Before-and-after object lists
= Beginning of Section =

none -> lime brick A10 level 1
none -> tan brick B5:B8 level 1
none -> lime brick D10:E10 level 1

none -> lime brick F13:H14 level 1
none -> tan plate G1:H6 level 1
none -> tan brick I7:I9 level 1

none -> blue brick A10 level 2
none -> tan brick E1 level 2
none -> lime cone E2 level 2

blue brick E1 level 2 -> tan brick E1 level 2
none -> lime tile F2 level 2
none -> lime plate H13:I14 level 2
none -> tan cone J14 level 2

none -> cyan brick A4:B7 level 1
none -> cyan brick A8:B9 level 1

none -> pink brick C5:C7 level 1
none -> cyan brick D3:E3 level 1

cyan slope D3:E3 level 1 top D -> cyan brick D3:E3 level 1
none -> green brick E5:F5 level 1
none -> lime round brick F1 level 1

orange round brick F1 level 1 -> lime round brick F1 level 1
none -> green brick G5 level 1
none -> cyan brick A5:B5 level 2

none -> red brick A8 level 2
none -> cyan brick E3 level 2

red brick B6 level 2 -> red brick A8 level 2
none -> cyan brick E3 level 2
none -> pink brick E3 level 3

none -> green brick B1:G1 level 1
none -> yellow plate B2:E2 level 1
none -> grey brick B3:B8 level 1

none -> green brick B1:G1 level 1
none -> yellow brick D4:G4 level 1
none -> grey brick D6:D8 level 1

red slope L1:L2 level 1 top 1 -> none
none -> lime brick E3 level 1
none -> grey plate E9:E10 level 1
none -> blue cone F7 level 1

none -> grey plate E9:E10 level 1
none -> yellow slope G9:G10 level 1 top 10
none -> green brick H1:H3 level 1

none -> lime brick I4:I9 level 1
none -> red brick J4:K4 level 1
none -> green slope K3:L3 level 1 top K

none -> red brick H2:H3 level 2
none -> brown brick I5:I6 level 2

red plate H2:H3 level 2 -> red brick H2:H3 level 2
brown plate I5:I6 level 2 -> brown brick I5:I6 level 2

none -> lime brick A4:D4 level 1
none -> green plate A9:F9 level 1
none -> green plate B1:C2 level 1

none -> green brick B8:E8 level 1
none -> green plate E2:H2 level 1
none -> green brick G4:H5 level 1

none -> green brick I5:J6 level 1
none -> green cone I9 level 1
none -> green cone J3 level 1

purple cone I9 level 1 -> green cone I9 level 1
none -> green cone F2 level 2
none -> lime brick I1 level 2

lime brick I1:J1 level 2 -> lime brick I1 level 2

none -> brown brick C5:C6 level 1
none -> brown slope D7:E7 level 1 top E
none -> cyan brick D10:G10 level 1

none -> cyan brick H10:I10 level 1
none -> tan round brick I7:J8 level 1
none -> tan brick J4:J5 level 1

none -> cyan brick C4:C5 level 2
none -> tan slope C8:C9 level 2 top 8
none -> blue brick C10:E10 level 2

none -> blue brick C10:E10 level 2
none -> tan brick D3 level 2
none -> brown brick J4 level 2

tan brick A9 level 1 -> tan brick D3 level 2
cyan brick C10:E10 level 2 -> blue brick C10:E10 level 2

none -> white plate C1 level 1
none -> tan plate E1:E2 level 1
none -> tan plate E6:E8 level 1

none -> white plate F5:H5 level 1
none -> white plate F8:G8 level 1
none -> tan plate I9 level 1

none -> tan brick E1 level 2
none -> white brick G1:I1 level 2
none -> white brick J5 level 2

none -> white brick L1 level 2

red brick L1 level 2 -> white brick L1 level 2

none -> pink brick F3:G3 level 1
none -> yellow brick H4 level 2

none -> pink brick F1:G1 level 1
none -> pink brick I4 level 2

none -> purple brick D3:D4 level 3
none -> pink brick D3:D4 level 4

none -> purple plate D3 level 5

= End of Section =

# TASK INSTRUCTIONS
Where does the string "pink" appear in the records above? Show every line that holds it.

# RESULT OF THIS TASK
none -> pink brick C5:C7 level 1
none -> pink brick E3 level 3
none -> pink brick F3:G3 level 1
none -> pink brick F1:G1 level 1
none -> pink brick I4 level 2
none -> pink brick D3:D4 level 4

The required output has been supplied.